Exercise requirements: Count how many lines in the records below contain the word "farthest". Reply with the number alone.

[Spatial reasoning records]
== == ==
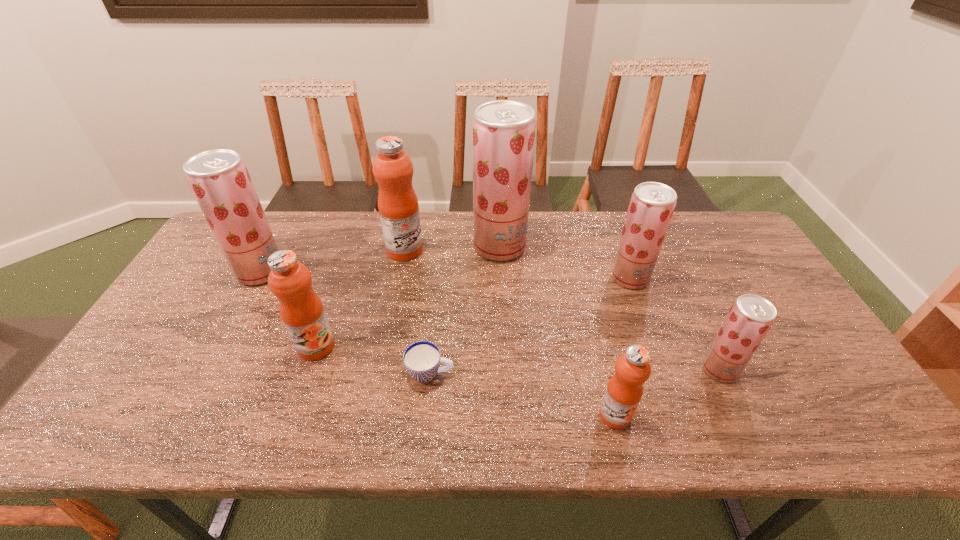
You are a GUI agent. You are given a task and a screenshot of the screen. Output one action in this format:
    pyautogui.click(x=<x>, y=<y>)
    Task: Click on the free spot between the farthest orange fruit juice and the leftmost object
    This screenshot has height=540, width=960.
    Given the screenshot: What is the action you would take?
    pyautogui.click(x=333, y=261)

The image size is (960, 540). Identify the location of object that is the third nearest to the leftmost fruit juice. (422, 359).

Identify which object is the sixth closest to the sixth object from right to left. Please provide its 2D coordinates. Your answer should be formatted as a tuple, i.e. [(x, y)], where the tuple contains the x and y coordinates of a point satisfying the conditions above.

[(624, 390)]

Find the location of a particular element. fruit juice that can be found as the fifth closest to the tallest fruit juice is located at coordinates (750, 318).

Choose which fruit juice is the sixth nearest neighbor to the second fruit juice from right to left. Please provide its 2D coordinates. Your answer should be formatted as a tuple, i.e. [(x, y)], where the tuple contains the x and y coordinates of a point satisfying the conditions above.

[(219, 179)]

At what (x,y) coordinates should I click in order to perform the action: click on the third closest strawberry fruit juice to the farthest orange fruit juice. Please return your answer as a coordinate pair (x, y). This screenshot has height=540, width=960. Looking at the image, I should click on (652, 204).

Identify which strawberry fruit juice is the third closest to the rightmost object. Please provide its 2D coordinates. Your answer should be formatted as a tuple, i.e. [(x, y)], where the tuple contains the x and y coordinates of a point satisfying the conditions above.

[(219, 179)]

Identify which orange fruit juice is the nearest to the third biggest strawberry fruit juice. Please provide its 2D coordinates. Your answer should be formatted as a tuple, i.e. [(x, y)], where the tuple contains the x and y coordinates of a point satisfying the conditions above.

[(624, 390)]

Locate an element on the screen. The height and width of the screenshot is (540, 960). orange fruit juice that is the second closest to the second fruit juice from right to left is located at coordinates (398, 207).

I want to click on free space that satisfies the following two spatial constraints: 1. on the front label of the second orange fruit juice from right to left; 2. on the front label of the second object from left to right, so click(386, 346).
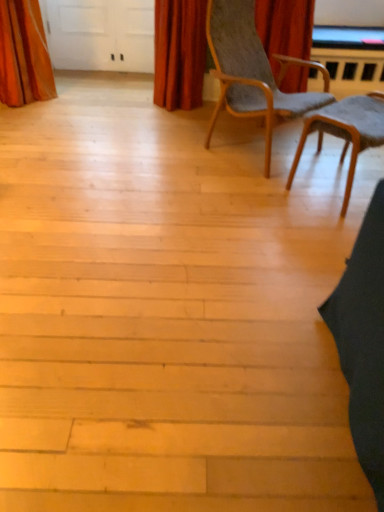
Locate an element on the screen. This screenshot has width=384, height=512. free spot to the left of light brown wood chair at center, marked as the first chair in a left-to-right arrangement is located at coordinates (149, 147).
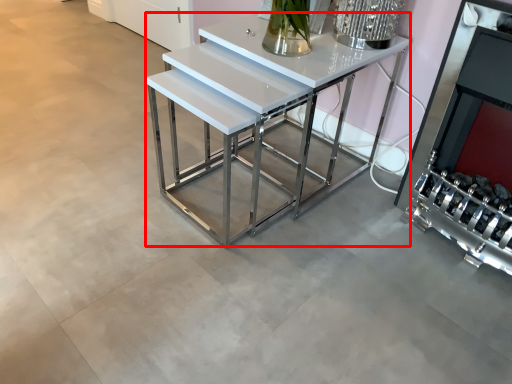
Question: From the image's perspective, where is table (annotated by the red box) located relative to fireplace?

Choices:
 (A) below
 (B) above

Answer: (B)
== == ==
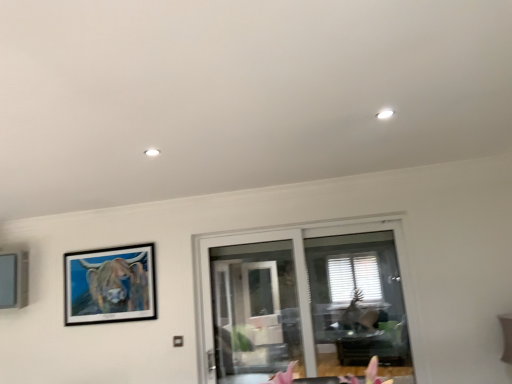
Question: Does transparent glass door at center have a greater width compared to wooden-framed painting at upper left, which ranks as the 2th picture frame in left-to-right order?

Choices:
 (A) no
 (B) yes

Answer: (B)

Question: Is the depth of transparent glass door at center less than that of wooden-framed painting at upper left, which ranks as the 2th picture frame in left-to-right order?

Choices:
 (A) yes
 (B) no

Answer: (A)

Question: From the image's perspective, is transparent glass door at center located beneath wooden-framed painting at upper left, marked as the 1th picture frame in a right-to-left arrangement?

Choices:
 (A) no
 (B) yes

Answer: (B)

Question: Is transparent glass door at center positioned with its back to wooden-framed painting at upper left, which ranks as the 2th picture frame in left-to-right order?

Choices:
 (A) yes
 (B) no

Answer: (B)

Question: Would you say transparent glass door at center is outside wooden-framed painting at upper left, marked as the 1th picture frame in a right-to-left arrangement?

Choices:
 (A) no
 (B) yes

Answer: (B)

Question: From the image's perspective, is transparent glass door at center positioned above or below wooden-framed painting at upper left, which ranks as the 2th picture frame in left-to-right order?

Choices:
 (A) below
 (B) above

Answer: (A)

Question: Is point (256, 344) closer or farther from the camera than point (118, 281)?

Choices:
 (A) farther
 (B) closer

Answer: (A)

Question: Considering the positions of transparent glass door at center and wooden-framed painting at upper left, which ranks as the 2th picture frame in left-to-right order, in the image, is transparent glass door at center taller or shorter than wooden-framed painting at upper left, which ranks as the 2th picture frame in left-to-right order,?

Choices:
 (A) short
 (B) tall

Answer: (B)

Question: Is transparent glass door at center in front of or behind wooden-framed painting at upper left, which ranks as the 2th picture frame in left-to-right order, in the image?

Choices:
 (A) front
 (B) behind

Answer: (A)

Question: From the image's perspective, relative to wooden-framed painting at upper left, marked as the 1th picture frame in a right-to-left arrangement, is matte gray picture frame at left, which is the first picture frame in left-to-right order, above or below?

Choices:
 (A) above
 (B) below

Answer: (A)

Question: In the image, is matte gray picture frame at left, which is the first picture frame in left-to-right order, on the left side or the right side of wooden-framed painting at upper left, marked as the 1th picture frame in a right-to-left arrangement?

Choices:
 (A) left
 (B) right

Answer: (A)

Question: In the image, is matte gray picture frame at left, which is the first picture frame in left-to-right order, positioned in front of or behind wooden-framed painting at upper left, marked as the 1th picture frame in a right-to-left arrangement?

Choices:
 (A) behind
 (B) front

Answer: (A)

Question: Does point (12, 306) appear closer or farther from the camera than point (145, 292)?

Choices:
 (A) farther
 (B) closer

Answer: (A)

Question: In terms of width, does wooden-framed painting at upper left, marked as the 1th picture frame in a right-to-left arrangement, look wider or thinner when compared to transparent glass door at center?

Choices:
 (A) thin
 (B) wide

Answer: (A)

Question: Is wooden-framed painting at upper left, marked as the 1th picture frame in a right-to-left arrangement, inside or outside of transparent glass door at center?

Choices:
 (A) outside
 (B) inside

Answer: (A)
== == ==
Complete output: 2